[Object state comparisons]
╭──

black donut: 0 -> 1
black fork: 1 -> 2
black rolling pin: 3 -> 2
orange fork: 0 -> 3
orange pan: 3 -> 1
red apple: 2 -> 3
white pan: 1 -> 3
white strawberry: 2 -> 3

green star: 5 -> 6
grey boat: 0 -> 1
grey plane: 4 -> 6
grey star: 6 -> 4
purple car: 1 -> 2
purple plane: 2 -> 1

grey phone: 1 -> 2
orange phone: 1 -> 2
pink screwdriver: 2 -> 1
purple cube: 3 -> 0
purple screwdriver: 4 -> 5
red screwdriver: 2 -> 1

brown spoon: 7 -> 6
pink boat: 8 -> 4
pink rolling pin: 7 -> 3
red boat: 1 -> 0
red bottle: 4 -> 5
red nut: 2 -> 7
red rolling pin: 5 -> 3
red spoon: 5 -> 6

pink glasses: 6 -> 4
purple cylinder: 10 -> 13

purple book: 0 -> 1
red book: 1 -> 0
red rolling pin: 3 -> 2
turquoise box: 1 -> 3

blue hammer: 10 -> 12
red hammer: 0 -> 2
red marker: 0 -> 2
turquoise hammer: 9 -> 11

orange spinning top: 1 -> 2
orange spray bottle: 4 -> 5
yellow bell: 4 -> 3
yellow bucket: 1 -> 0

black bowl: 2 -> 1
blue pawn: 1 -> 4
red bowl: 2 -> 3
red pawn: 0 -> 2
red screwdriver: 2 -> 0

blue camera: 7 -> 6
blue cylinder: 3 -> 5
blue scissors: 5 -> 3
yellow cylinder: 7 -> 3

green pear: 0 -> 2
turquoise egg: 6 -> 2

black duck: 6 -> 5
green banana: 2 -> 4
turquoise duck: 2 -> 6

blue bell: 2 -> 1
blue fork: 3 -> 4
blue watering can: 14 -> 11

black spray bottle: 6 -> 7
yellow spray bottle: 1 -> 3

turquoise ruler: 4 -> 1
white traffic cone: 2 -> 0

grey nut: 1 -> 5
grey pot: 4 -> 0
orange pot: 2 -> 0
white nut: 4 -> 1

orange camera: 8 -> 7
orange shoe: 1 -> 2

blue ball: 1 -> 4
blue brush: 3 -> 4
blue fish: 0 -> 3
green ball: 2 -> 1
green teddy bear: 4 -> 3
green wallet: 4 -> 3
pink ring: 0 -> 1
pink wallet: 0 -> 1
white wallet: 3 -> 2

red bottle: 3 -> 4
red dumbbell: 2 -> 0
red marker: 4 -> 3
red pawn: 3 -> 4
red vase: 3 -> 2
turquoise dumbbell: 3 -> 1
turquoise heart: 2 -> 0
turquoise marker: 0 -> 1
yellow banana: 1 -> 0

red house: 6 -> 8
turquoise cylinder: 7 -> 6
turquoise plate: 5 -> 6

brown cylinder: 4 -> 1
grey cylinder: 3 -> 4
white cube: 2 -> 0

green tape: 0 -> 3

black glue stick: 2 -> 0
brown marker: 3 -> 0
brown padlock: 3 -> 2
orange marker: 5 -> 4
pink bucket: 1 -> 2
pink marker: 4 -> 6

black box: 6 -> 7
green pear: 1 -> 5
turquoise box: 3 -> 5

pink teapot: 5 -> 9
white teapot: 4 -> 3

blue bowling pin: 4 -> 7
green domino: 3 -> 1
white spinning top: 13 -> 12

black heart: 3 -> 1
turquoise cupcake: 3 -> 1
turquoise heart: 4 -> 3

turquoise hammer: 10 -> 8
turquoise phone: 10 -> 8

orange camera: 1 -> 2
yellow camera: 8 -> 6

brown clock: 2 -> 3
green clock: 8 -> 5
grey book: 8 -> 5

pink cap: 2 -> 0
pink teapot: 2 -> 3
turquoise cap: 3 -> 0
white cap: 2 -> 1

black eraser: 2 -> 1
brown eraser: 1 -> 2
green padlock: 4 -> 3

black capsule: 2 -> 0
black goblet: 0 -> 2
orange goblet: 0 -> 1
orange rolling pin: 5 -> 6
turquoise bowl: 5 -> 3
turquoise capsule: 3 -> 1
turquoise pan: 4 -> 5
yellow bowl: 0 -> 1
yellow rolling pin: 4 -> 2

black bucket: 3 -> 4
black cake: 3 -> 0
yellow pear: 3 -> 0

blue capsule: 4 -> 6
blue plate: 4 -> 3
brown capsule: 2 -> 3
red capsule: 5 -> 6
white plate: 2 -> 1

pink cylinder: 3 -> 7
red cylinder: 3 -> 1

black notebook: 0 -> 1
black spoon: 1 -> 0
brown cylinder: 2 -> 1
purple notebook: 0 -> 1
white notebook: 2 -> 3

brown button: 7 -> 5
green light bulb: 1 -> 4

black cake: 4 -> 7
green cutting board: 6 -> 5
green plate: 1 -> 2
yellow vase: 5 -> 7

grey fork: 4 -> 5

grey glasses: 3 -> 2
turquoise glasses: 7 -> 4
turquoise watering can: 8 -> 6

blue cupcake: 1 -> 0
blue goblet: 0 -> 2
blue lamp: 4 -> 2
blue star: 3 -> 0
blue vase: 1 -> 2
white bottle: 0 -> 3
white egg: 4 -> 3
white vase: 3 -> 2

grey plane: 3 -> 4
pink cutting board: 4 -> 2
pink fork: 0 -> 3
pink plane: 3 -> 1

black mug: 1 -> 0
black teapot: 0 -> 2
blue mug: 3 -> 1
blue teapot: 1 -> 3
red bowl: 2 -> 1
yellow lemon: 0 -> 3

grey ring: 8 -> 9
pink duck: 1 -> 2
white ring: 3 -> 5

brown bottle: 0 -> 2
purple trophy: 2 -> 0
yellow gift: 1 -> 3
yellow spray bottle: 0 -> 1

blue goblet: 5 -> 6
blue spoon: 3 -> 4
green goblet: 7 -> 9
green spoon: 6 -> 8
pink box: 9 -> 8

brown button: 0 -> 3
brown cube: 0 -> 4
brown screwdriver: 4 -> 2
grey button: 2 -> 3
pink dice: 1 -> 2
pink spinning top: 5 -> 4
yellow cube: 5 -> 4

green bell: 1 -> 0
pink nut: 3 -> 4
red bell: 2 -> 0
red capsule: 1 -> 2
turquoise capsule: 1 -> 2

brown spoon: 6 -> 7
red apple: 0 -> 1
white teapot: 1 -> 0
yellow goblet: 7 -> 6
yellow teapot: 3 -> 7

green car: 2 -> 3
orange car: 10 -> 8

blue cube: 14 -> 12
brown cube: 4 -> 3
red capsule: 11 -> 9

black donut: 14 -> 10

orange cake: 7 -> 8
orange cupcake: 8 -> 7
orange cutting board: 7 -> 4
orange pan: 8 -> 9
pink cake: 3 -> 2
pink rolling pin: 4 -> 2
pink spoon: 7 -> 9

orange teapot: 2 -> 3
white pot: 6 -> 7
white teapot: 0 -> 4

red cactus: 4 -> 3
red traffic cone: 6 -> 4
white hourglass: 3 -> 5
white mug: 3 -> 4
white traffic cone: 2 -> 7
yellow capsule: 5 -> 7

╰──

> [THE TASK]:
A word-for-word copy of the data above is the goal, so set it all down again.

> [ANSWER TO THE PROBLEM]:
black donut: 0 -> 1
black fork: 1 -> 2
black rolling pin: 3 -> 2
orange fork: 0 -> 3
orange pan: 3 -> 1
red apple: 2 -> 3
white pan: 1 -> 3
white strawberry: 2 -> 3

green star: 5 -> 6
grey boat: 0 -> 1
grey plane: 4 -> 6
grey star: 6 -> 4
purple car: 1 -> 2
purple plane: 2 -> 1

grey phone: 1 -> 2
orange phone: 1 -> 2
pink screwdriver: 2 -> 1
purple cube: 3 -> 0
purple screwdriver: 4 -> 5
red screwdriver: 2 -> 1

brown spoon: 7 -> 6
pink boat: 8 -> 4
pink rolling pin: 7 -> 3
red boat: 1 -> 0
red bottle: 4 -> 5
red nut: 2 -> 7
red rolling pin: 5 -> 3
red spoon: 5 -> 6

pink glasses: 6 -> 4
purple cylinder: 10 -> 13

purple book: 0 -> 1
red book: 1 -> 0
red rolling pin: 3 -> 2
turquoise box: 1 -> 3

blue hammer: 10 -> 12
red hammer: 0 -> 2
red marker: 0 -> 2
turquoise hammer: 9 -> 11

orange spinning top: 1 -> 2
orange spray bottle: 4 -> 5
yellow bell: 4 -> 3
yellow bucket: 1 -> 0

black bowl: 2 -> 1
blue pawn: 1 -> 4
red bowl: 2 -> 3
red pawn: 0 -> 2
red screwdriver: 2 -> 0

blue camera: 7 -> 6
blue cylinder: 3 -> 5
blue scissors: 5 -> 3
yellow cylinder: 7 -> 3

green pear: 0 -> 2
turquoise egg: 6 -> 2

black duck: 6 -> 5
green banana: 2 -> 4
turquoise duck: 2 -> 6

blue bell: 2 -> 1
blue fork: 3 -> 4
blue watering can: 14 -> 11

black spray bottle: 6 -> 7
yellow spray bottle: 1 -> 3

turquoise ruler: 4 -> 1
white traffic cone: 2 -> 0

grey nut: 1 -> 5
grey pot: 4 -> 0
orange pot: 2 -> 0
white nut: 4 -> 1

orange camera: 8 -> 7
orange shoe: 1 -> 2

blue ball: 1 -> 4
blue brush: 3 -> 4
blue fish: 0 -> 3
green ball: 2 -> 1
green teddy bear: 4 -> 3
green wallet: 4 -> 3
pink ring: 0 -> 1
pink wallet: 0 -> 1
white wallet: 3 -> 2

red bottle: 3 -> 4
red dumbbell: 2 -> 0
red marker: 4 -> 3
red pawn: 3 -> 4
red vase: 3 -> 2
turquoise dumbbell: 3 -> 1
turquoise heart: 2 -> 0
turquoise marker: 0 -> 1
yellow banana: 1 -> 0

red house: 6 -> 8
turquoise cylinder: 7 -> 6
turquoise plate: 5 -> 6

brown cylinder: 4 -> 1
grey cylinder: 3 -> 4
white cube: 2 -> 0

green tape: 0 -> 3

black glue stick: 2 -> 0
brown marker: 3 -> 0
brown padlock: 3 -> 2
orange marker: 5 -> 4
pink bucket: 1 -> 2
pink marker: 4 -> 6

black box: 6 -> 7
green pear: 1 -> 5
turquoise box: 3 -> 5

pink teapot: 5 -> 9
white teapot: 4 -> 3

blue bowling pin: 4 -> 7
green domino: 3 -> 1
white spinning top: 13 -> 12

black heart: 3 -> 1
turquoise cupcake: 3 -> 1
turquoise heart: 4 -> 3

turquoise hammer: 10 -> 8
turquoise phone: 10 -> 8

orange camera: 1 -> 2
yellow camera: 8 -> 6

brown clock: 2 -> 3
green clock: 8 -> 5
grey book: 8 -> 5

pink cap: 2 -> 0
pink teapot: 2 -> 3
turquoise cap: 3 -> 0
white cap: 2 -> 1

black eraser: 2 -> 1
brown eraser: 1 -> 2
green padlock: 4 -> 3

black capsule: 2 -> 0
black goblet: 0 -> 2
orange goblet: 0 -> 1
orange rolling pin: 5 -> 6
turquoise bowl: 5 -> 3
turquoise capsule: 3 -> 1
turquoise pan: 4 -> 5
yellow bowl: 0 -> 1
yellow rolling pin: 4 -> 2

black bucket: 3 -> 4
black cake: 3 -> 0
yellow pear: 3 -> 0

blue capsule: 4 -> 6
blue plate: 4 -> 3
brown capsule: 2 -> 3
red capsule: 5 -> 6
white plate: 2 -> 1

pink cylinder: 3 -> 7
red cylinder: 3 -> 1

black notebook: 0 -> 1
black spoon: 1 -> 0
brown cylinder: 2 -> 1
purple notebook: 0 -> 1
white notebook: 2 -> 3

brown button: 7 -> 5
green light bulb: 1 -> 4

black cake: 4 -> 7
green cutting board: 6 -> 5
green plate: 1 -> 2
yellow vase: 5 -> 7

grey fork: 4 -> 5

grey glasses: 3 -> 2
turquoise glasses: 7 -> 4
turquoise watering can: 8 -> 6

blue cupcake: 1 -> 0
blue goblet: 0 -> 2
blue lamp: 4 -> 2
blue star: 3 -> 0
blue vase: 1 -> 2
white bottle: 0 -> 3
white egg: 4 -> 3
white vase: 3 -> 2

grey plane: 3 -> 4
pink cutting board: 4 -> 2
pink fork: 0 -> 3
pink plane: 3 -> 1

black mug: 1 -> 0
black teapot: 0 -> 2
blue mug: 3 -> 1
blue teapot: 1 -> 3
red bowl: 2 -> 1
yellow lemon: 0 -> 3

grey ring: 8 -> 9
pink duck: 1 -> 2
white ring: 3 -> 5

brown bottle: 0 -> 2
purple trophy: 2 -> 0
yellow gift: 1 -> 3
yellow spray bottle: 0 -> 1

blue goblet: 5 -> 6
blue spoon: 3 -> 4
green goblet: 7 -> 9
green spoon: 6 -> 8
pink box: 9 -> 8

brown button: 0 -> 3
brown cube: 0 -> 4
brown screwdriver: 4 -> 2
grey button: 2 -> 3
pink dice: 1 -> 2
pink spinning top: 5 -> 4
yellow cube: 5 -> 4

green bell: 1 -> 0
pink nut: 3 -> 4
red bell: 2 -> 0
red capsule: 1 -> 2
turquoise capsule: 1 -> 2

brown spoon: 6 -> 7
red apple: 0 -> 1
white teapot: 1 -> 0
yellow goblet: 7 -> 6
yellow teapot: 3 -> 7

green car: 2 -> 3
orange car: 10 -> 8

blue cube: 14 -> 12
brown cube: 4 -> 3
red capsule: 11 -> 9

black donut: 14 -> 10

orange cake: 7 -> 8
orange cupcake: 8 -> 7
orange cutting board: 7 -> 4
orange pan: 8 -> 9
pink cake: 3 -> 2
pink rolling pin: 4 -> 2
pink spoon: 7 -> 9

orange teapot: 2 -> 3
white pot: 6 -> 7
white teapot: 0 -> 4

red cactus: 4 -> 3
red traffic cone: 6 -> 4
white hourglass: 3 -> 5
white mug: 3 -> 4
white traffic cone: 2 -> 7
yellow capsule: 5 -> 7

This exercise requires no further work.